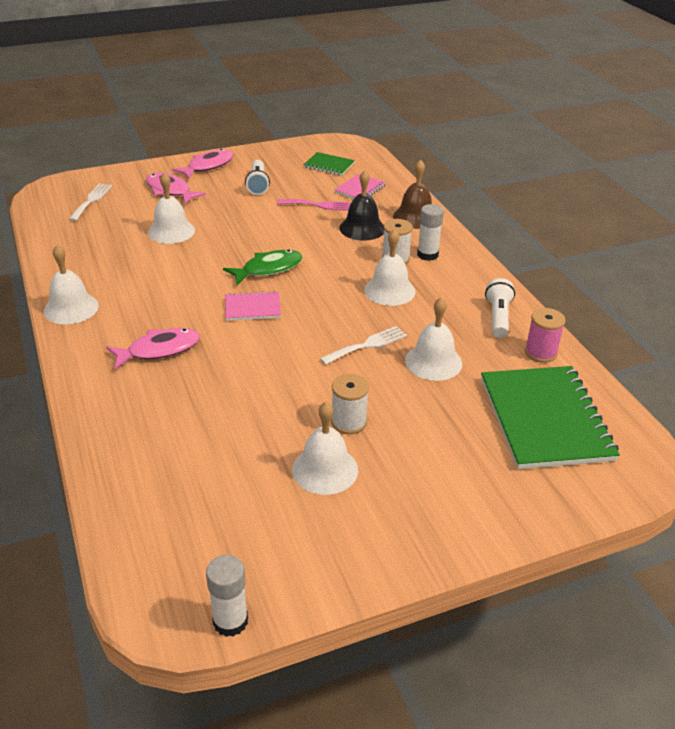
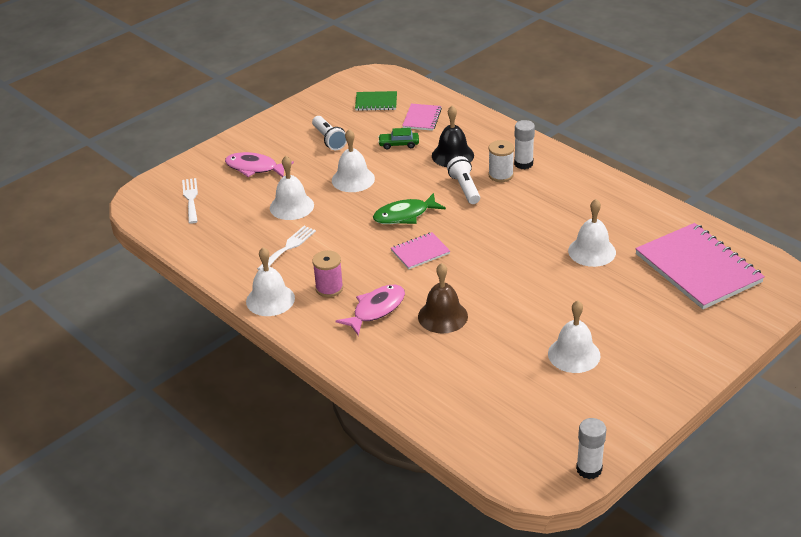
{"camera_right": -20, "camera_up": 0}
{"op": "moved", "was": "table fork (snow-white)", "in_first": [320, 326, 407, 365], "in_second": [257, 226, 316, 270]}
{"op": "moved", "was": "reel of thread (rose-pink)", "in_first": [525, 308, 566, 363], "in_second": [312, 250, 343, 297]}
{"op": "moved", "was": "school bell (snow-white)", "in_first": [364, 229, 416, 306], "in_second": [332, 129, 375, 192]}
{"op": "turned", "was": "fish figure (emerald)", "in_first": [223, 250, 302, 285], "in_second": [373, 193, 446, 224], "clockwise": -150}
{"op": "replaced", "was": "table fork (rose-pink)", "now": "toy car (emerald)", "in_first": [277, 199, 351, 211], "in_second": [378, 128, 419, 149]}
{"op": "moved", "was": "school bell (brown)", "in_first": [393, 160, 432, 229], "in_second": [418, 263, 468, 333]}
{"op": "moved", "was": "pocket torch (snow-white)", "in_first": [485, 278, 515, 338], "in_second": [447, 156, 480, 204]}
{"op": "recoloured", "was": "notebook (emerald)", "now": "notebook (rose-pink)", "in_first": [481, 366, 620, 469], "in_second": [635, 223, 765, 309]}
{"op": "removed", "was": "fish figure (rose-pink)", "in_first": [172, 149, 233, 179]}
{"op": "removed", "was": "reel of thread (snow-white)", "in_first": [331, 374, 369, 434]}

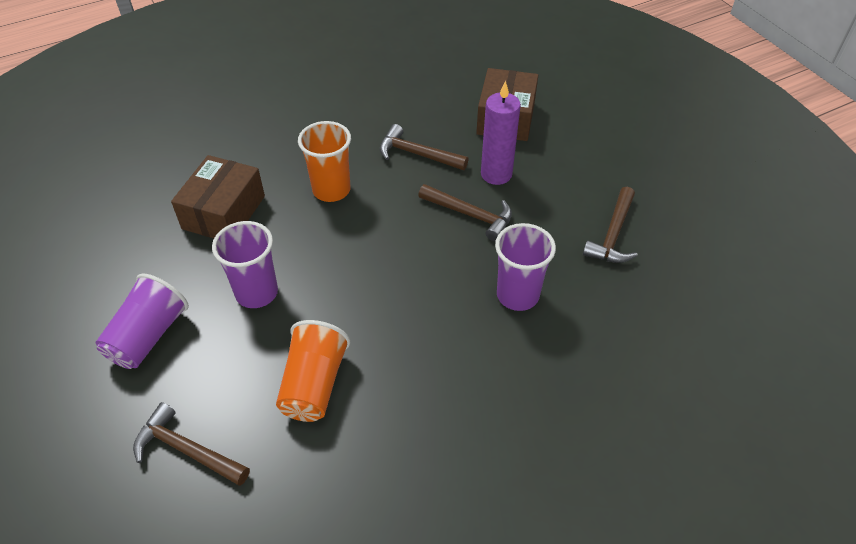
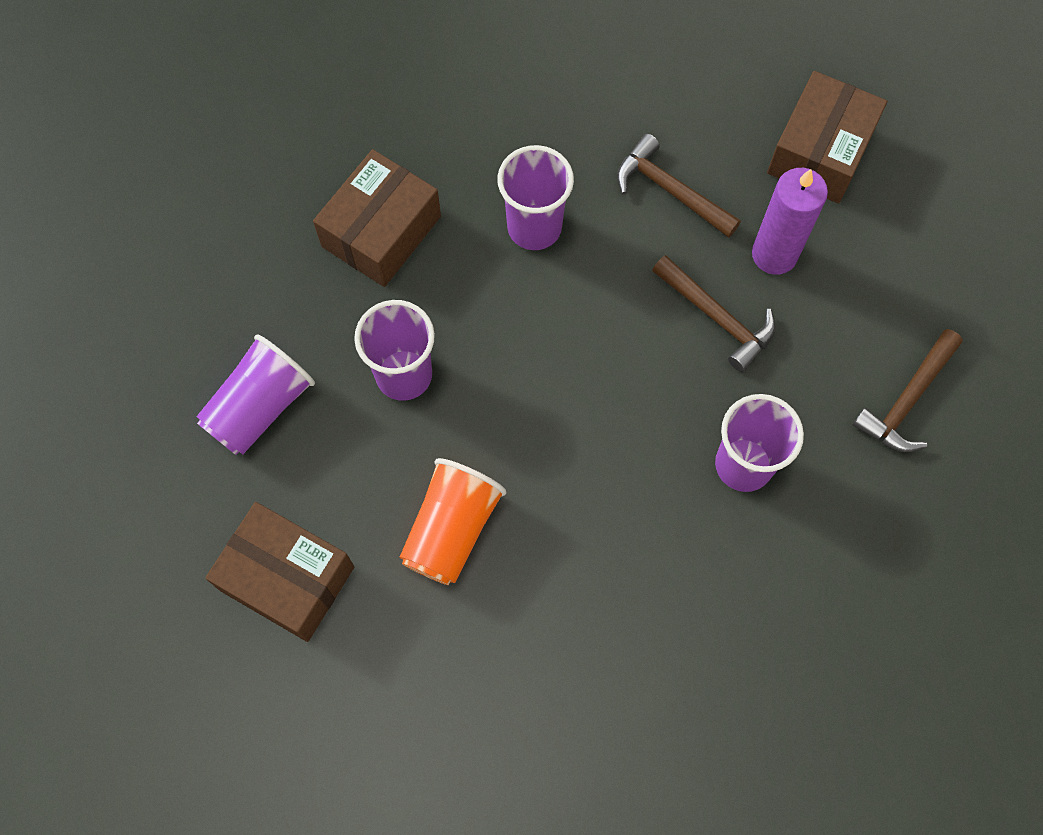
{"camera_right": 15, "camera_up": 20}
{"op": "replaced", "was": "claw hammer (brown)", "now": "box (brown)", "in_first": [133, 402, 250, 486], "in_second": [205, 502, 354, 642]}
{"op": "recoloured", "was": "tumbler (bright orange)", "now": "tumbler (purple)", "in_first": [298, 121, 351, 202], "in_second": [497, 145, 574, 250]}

• • • •

Pull out all lines from the listing that contain the string "bell".

{"op": "moved", "was": "school bell (snow-white)", "in_first": [364, 229, 416, 306], "in_second": [332, 129, 375, 192]}
{"op": "moved", "was": "school bell (brown)", "in_first": [393, 160, 432, 229], "in_second": [418, 263, 468, 333]}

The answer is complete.